__Instructions for the task__: Please return the listing below word for word, minus its pictures.
(Beginning of Material provided)
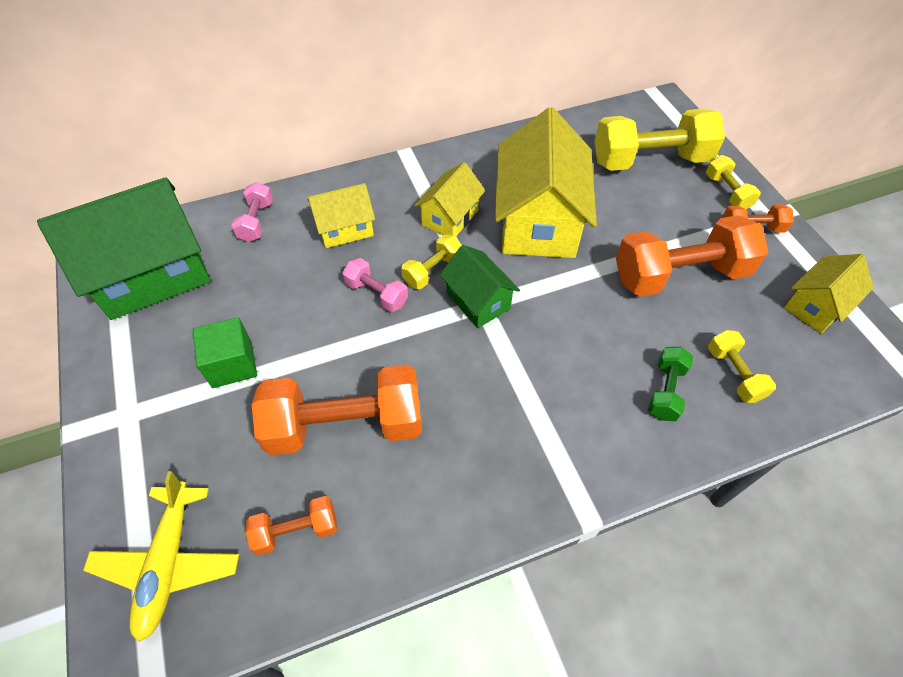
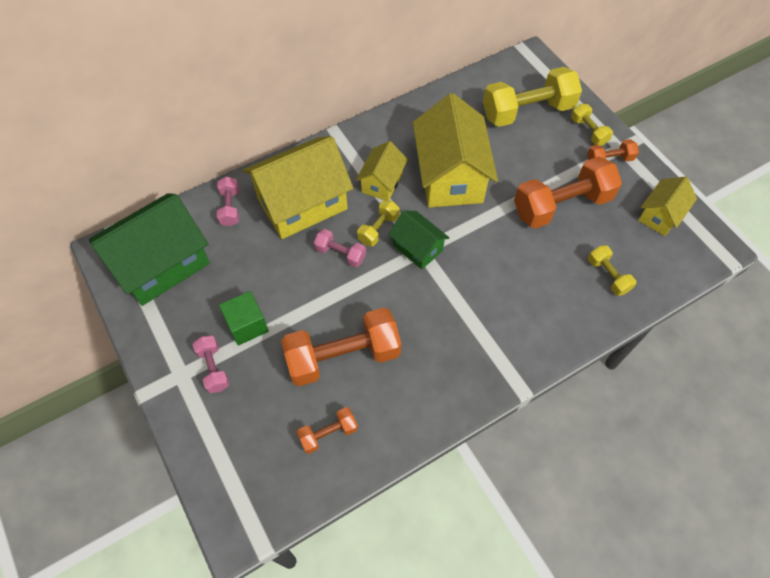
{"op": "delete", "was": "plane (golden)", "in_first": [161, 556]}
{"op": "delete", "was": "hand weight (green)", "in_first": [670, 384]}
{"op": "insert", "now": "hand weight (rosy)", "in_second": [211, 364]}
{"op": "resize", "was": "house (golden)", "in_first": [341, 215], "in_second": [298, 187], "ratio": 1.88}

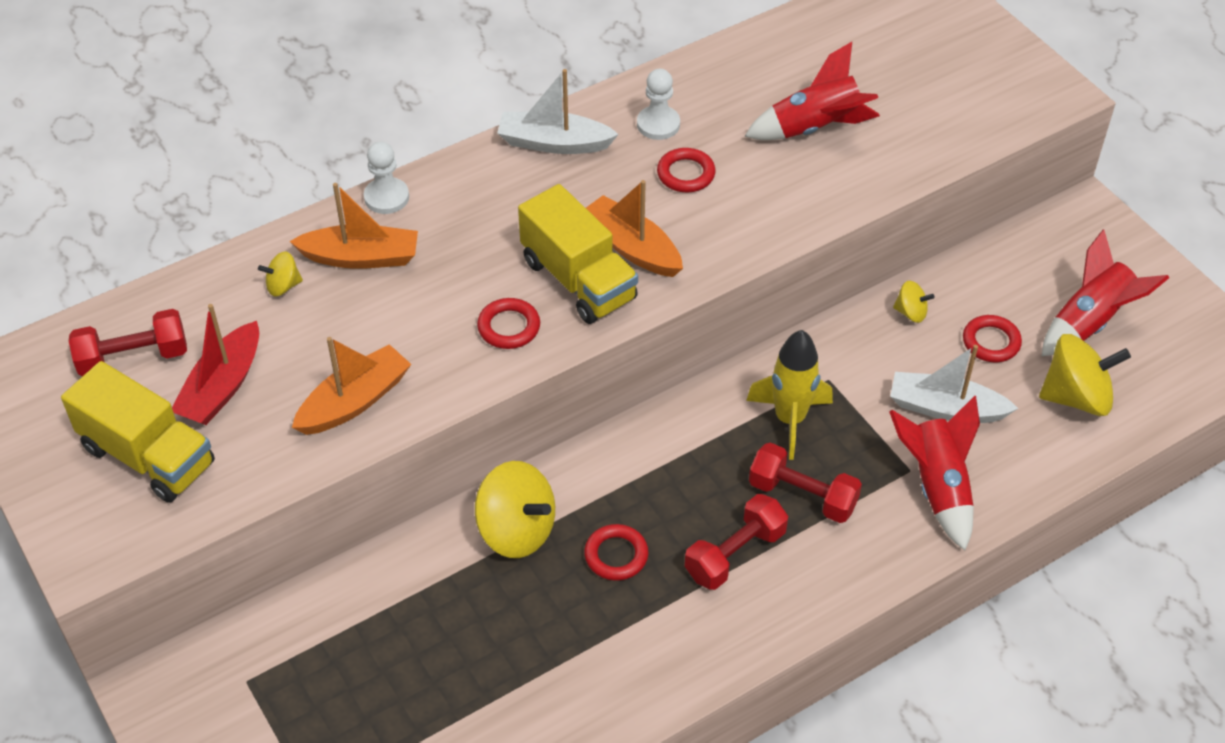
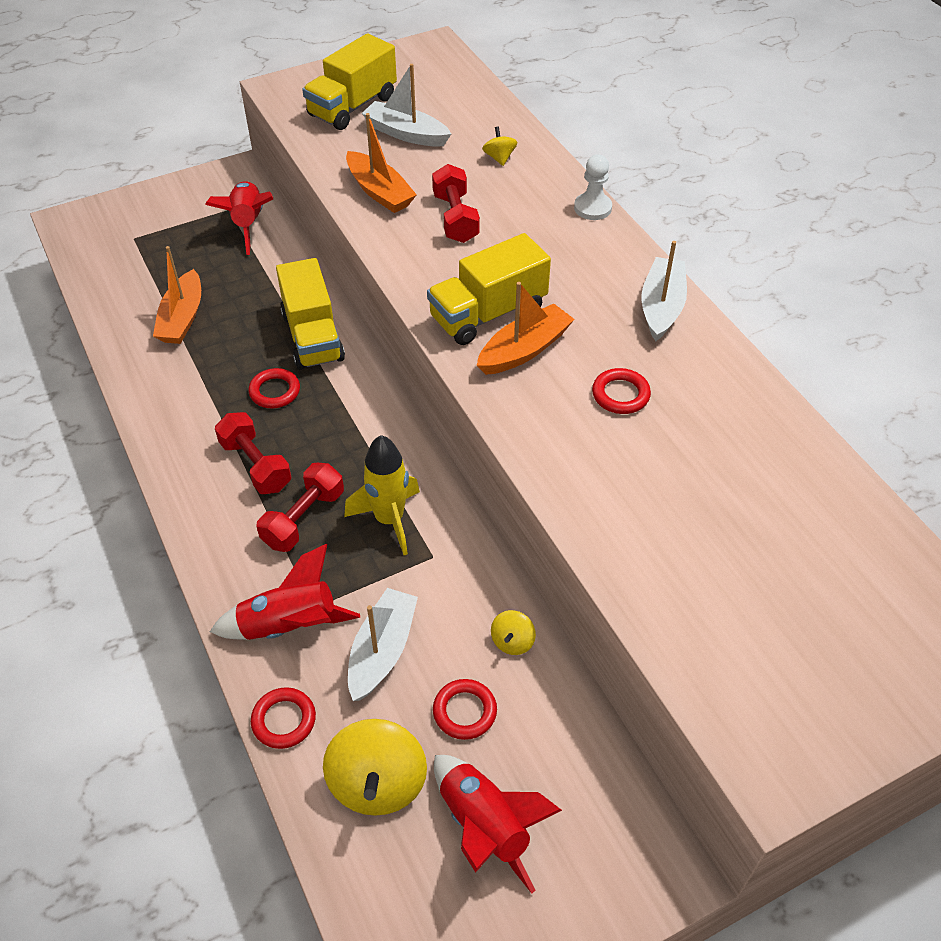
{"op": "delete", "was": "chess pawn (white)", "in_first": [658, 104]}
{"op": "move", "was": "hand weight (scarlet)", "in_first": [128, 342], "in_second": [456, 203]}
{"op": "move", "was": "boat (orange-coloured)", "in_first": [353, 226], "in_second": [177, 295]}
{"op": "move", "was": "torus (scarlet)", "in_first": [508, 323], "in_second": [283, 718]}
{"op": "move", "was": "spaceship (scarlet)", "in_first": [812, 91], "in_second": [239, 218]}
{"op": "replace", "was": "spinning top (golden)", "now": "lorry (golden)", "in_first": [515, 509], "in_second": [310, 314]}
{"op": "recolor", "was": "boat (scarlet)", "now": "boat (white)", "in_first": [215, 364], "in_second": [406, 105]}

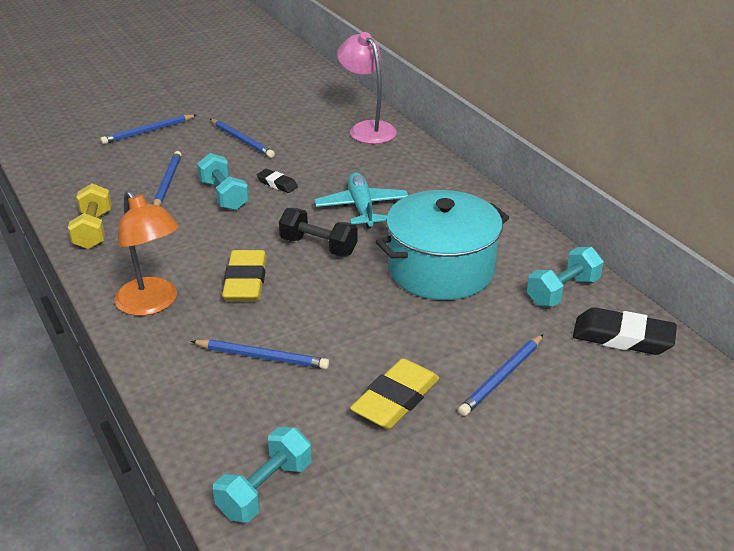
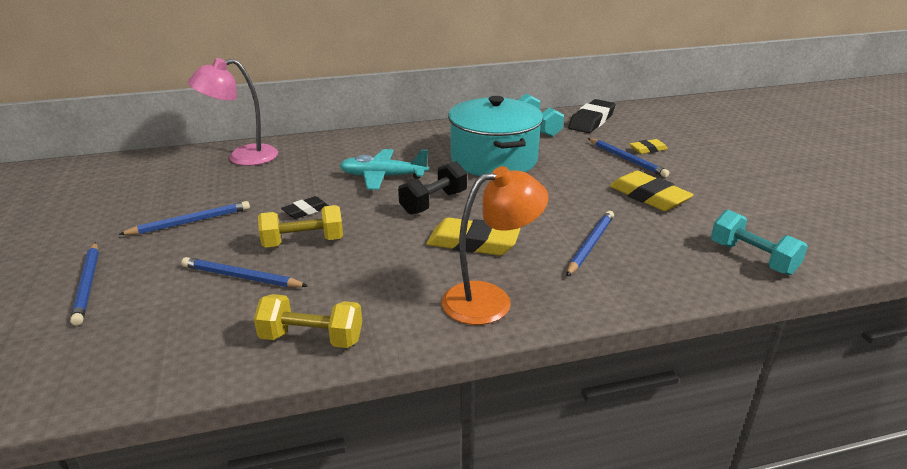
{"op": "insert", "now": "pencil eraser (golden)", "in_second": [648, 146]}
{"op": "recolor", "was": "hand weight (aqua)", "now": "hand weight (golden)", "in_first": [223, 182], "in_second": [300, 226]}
(End of Material provided)
__Exercise result__:
{"op": "delete", "was": "plane (golden)", "in_first": [161, 556]}
{"op": "delete", "was": "hand weight (green)", "in_first": [670, 384]}
{"op": "insert", "now": "hand weight (rosy)", "in_second": [211, 364]}
{"op": "resize", "was": "house (golden)", "in_first": [341, 215], "in_second": [298, 187], "ratio": 1.88}

{"op": "delete", "was": "chess pawn (white)", "in_first": [658, 104]}
{"op": "move", "was": "hand weight (scarlet)", "in_first": [128, 342], "in_second": [456, 203]}
{"op": "move", "was": "boat (orange-coloured)", "in_first": [353, 226], "in_second": [177, 295]}
{"op": "move", "was": "torus (scarlet)", "in_first": [508, 323], "in_second": [283, 718]}
{"op": "move", "was": "spaceship (scarlet)", "in_first": [812, 91], "in_second": [239, 218]}
{"op": "replace", "was": "spinning top (golden)", "now": "lorry (golden)", "in_first": [515, 509], "in_second": [310, 314]}
{"op": "recolor", "was": "boat (scarlet)", "now": "boat (white)", "in_first": [215, 364], "in_second": [406, 105]}

{"op": "insert", "now": "pencil eraser (golden)", "in_second": [648, 146]}
{"op": "recolor", "was": "hand weight (aqua)", "now": "hand weight (golden)", "in_first": [223, 182], "in_second": [300, 226]}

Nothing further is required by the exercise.